- **WORK INSTRUCTION**
In the listing that follows, count every line holding the word "degrees" and give only the count.

- **DATA EXTRACTS**

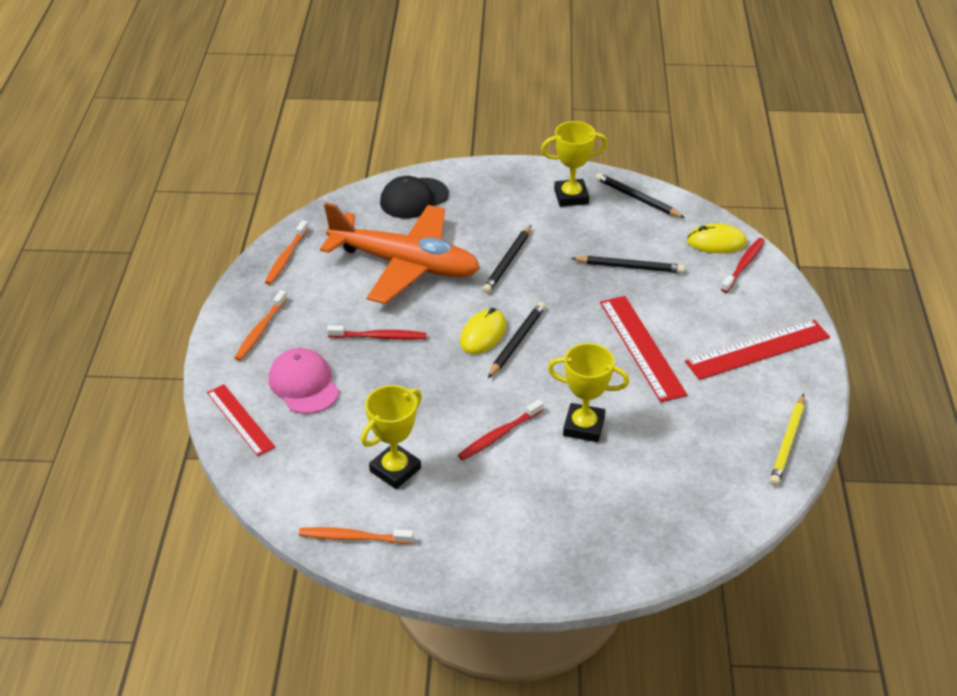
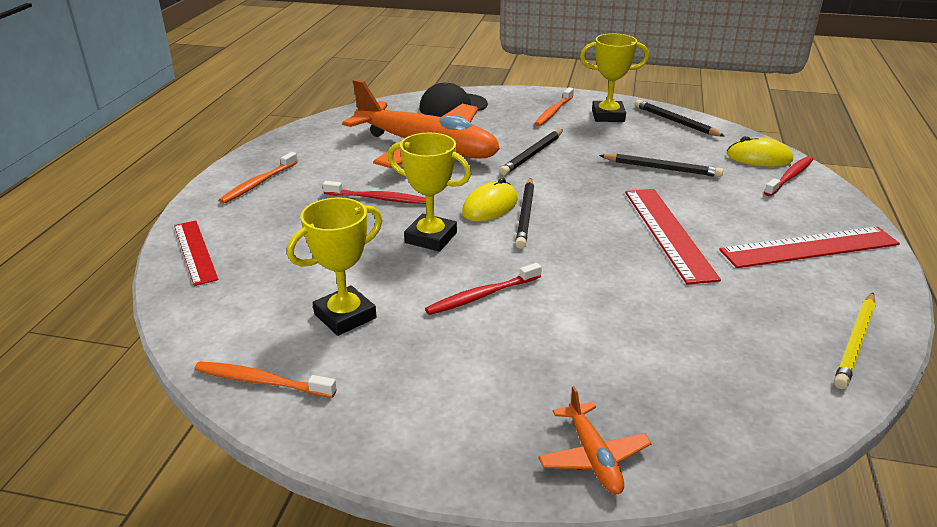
camera: 10 degrees right, 10 degrees down
(286, 257) = (313, 135): orange toothbrush -> orange toothbrush (553, 112)
(303, 384) = (279, 229): pink cap -> none
(517, 341) = (525, 215): black pencil -> black pencil turned 150 degrees clockwise
(583, 426) = (587, 298): yellow trophy -> yellow trophy (431, 238)
(607, 563) = (593, 457): none -> orange plane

- **SOLUTION FOR THIS TASK**
2